**Goal of the exercise:** Within the material below, how many lines carry the word "minus"? Answer with a single number.

**Information:**
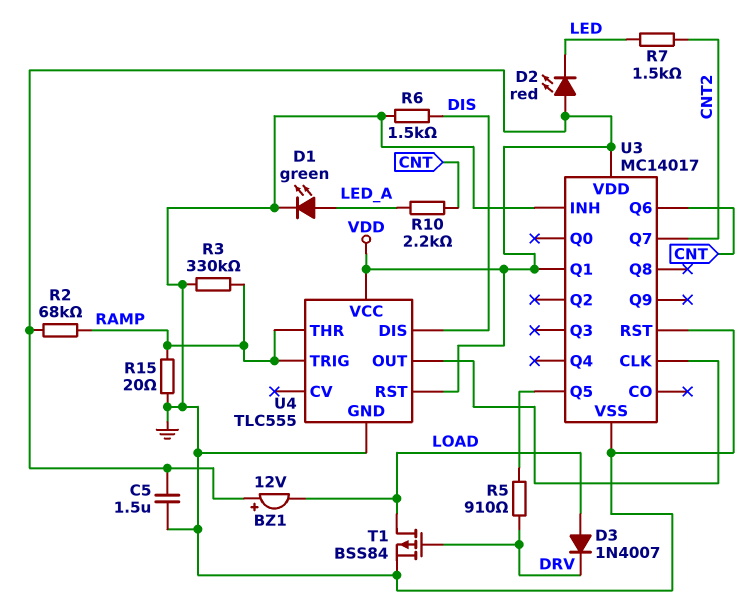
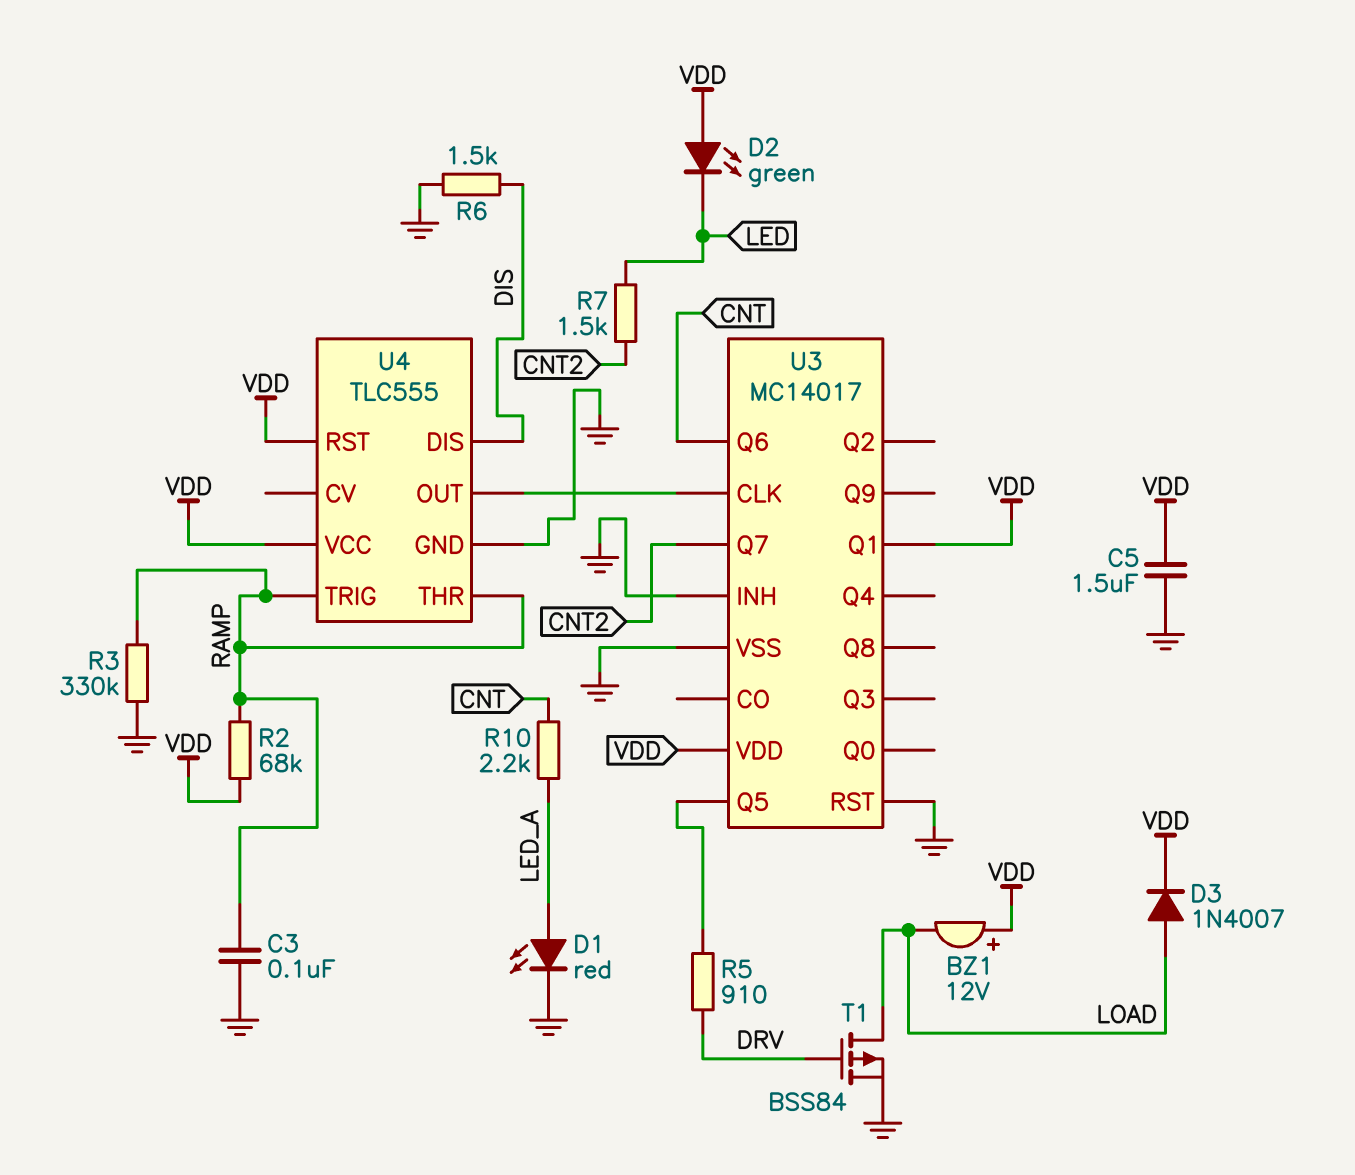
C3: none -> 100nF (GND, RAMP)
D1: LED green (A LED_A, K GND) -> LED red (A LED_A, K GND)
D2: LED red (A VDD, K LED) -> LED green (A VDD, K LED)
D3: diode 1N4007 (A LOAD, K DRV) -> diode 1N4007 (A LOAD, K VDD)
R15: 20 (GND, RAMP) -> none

* * *

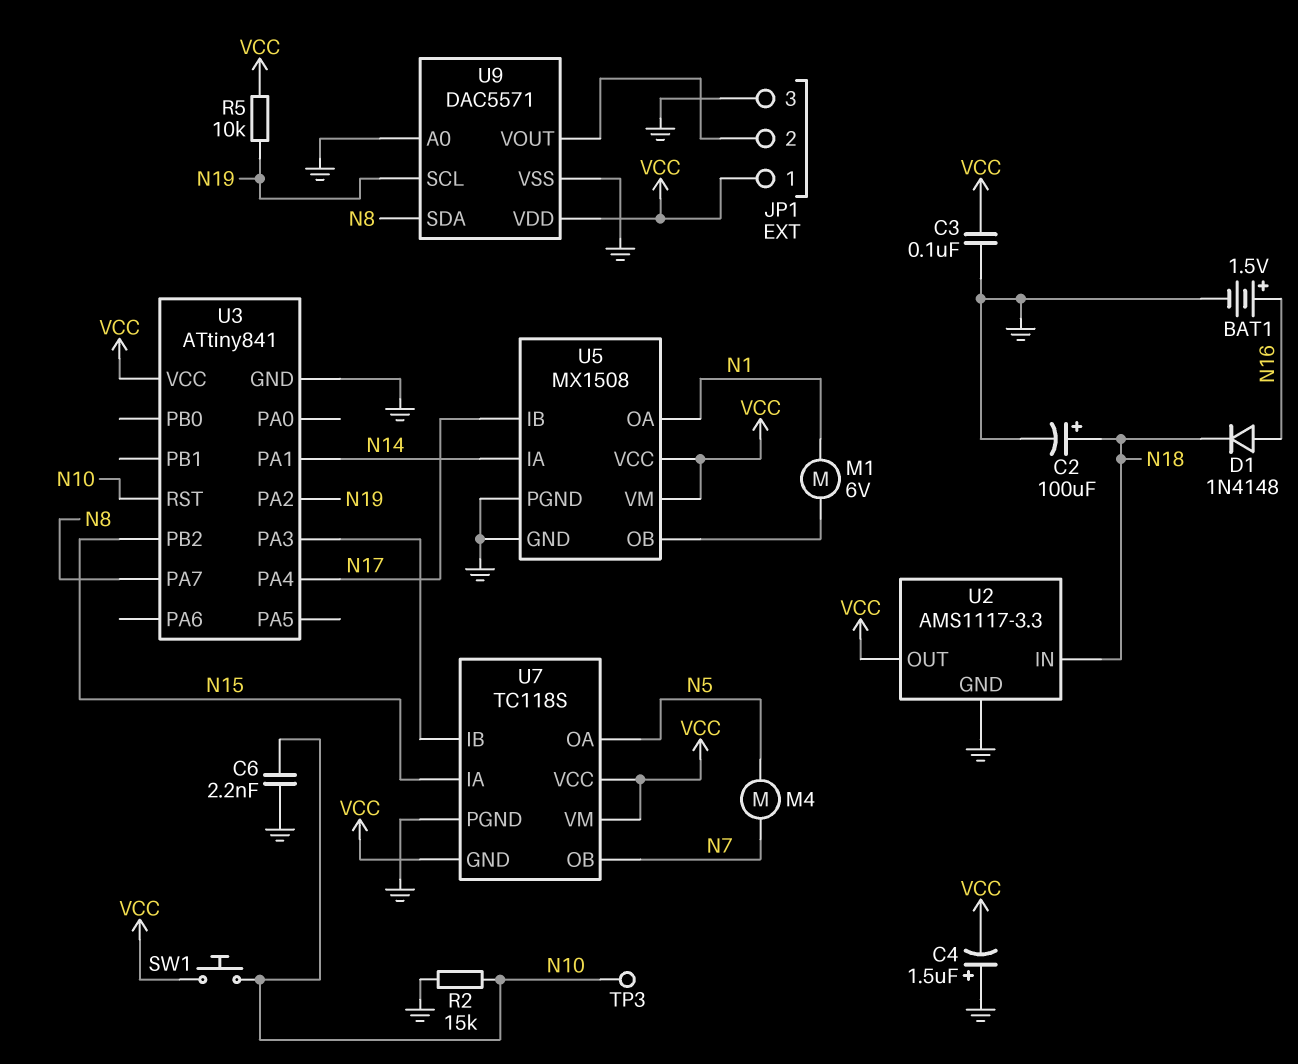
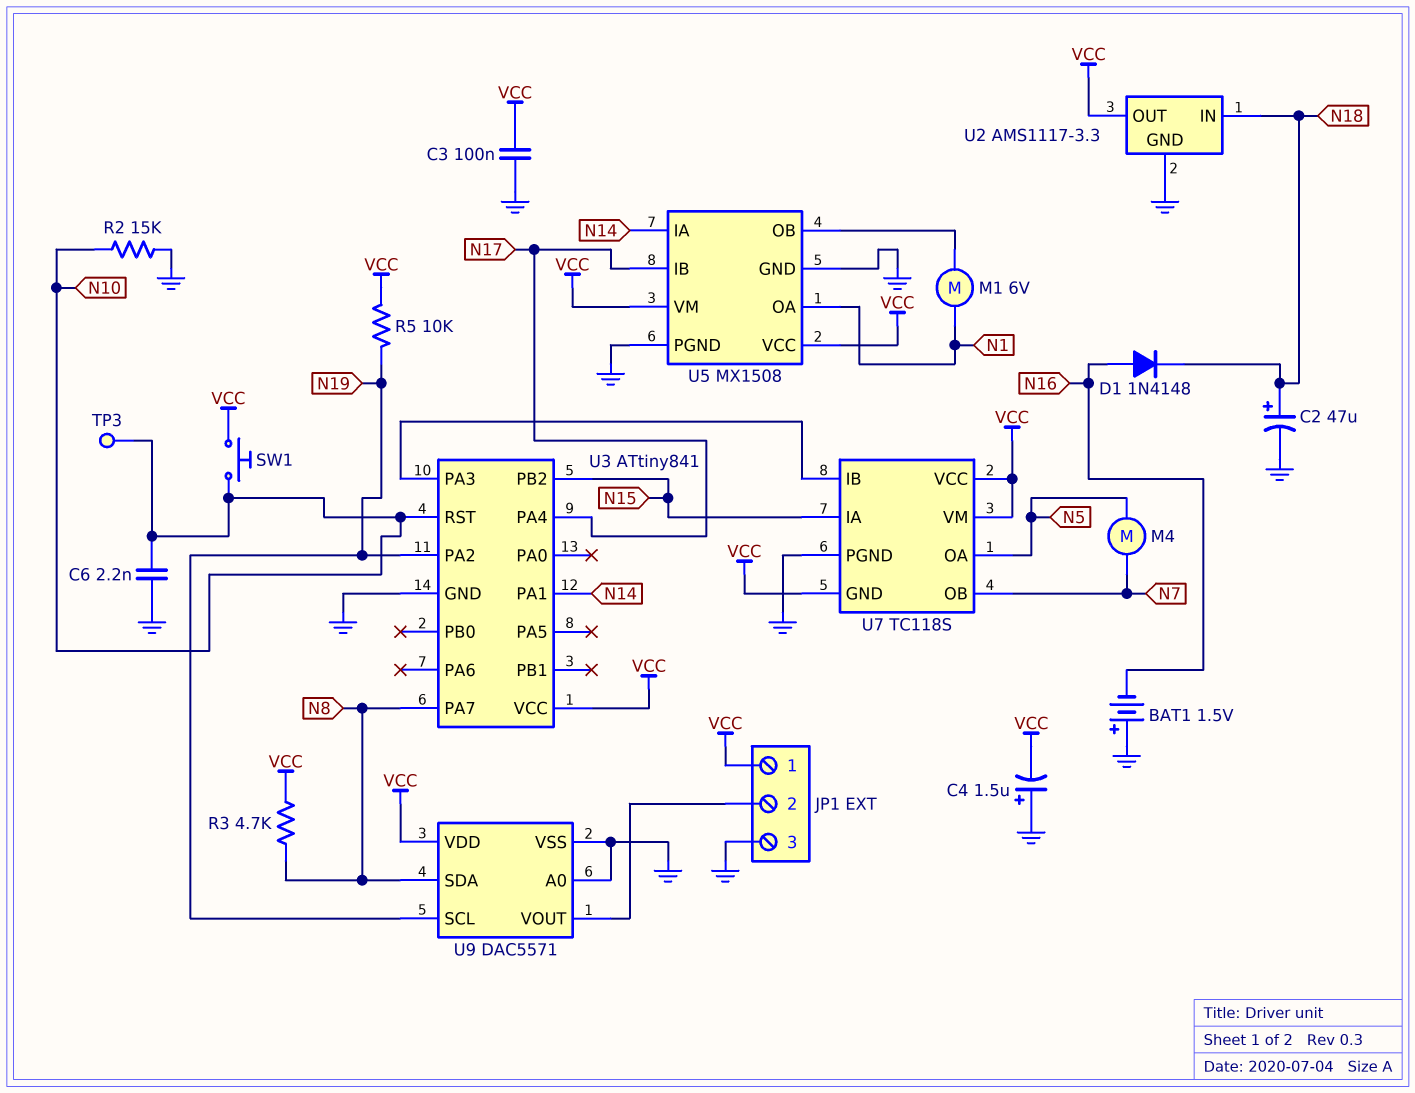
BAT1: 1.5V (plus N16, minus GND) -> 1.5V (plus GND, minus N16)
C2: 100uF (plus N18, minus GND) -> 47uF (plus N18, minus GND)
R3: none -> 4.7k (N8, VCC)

**Answer space:** 2